- [The problem]
How many of the lines below contain the string "kern"? Give only the number.

- [Records provided]
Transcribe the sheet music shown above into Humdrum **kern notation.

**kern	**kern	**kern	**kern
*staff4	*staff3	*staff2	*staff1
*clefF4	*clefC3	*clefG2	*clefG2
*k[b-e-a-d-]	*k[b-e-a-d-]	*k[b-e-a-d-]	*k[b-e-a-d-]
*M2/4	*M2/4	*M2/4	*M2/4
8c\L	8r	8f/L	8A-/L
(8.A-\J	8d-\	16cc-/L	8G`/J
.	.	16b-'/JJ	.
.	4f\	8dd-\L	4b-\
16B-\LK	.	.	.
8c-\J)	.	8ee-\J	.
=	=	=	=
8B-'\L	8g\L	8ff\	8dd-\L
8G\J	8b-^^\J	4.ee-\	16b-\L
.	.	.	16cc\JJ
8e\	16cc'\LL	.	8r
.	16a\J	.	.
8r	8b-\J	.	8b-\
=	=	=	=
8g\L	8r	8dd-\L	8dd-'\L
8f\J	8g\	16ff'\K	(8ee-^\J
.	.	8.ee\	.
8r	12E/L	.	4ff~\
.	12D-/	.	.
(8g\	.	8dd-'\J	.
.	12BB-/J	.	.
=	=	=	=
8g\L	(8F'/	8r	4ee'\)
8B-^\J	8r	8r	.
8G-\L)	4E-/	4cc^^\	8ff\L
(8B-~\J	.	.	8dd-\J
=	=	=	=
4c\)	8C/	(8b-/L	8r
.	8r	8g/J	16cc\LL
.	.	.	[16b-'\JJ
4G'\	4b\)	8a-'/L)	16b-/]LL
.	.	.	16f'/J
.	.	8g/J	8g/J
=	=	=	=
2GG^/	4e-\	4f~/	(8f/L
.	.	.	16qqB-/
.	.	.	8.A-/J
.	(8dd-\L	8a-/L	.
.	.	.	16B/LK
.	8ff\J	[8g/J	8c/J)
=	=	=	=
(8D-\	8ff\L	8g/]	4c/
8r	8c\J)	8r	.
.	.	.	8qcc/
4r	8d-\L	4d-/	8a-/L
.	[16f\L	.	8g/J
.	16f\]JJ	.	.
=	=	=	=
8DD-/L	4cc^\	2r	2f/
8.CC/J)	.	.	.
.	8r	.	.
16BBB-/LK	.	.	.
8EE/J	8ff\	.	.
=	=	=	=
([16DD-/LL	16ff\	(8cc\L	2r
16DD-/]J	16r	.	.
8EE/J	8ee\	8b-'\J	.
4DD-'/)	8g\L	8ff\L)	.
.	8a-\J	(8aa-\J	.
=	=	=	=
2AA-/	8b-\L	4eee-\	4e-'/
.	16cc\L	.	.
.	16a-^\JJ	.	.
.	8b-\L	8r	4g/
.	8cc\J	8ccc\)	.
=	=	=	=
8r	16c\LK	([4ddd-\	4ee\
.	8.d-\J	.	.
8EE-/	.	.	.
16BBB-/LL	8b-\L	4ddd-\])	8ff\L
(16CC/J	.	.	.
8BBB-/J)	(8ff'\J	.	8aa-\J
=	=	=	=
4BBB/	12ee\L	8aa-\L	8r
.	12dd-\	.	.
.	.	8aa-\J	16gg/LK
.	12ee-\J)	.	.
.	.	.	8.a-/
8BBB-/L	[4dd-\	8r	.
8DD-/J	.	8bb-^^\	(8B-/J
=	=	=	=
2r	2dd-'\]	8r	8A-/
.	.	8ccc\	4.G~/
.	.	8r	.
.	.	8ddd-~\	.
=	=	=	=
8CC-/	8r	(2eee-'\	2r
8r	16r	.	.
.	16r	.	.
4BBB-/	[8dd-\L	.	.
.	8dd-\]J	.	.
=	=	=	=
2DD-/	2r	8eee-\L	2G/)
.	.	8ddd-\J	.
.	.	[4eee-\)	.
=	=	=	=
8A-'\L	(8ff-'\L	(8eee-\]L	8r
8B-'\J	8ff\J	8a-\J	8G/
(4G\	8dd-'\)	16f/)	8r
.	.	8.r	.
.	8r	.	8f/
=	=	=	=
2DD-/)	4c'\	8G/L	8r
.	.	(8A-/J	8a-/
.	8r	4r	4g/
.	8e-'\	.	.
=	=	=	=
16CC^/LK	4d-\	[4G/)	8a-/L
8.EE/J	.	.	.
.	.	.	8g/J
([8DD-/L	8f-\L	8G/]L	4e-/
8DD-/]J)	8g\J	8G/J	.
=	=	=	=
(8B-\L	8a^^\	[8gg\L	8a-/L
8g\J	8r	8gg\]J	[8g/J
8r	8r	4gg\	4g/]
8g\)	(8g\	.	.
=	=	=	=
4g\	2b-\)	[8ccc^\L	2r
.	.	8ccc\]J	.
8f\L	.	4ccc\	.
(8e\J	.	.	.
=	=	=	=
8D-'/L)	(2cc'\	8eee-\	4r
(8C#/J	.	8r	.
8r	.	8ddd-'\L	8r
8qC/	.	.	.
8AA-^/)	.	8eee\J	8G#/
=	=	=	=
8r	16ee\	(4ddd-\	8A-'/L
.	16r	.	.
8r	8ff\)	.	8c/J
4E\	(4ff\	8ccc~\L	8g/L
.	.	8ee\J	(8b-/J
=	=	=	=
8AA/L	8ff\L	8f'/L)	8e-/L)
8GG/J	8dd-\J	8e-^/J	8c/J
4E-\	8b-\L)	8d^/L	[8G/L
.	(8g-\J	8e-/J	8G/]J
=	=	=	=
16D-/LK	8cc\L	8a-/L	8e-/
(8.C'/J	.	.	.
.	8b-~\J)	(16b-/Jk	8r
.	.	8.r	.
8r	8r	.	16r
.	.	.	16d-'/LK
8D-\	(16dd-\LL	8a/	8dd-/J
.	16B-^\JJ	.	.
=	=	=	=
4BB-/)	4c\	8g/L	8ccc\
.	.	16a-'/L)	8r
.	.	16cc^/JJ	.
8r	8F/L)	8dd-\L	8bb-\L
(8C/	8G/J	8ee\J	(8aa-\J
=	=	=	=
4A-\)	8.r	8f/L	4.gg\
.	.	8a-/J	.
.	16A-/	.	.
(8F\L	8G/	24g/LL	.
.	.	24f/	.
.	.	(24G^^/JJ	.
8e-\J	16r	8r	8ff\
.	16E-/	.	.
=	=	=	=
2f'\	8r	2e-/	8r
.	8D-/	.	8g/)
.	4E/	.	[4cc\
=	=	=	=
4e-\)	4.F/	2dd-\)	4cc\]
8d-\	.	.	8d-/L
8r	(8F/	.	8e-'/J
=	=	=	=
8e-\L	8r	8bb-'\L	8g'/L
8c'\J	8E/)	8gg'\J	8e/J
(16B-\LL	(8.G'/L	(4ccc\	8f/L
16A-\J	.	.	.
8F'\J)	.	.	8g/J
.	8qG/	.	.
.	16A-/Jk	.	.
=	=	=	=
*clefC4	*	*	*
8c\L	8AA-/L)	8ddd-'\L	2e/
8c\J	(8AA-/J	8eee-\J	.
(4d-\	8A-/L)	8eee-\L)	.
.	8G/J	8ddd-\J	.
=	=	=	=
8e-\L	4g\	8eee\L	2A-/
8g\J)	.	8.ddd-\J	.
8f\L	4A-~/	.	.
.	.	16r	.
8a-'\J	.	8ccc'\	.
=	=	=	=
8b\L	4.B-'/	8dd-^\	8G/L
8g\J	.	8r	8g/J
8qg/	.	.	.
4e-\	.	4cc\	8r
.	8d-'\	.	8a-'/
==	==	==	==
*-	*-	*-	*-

- [Output of the task]
2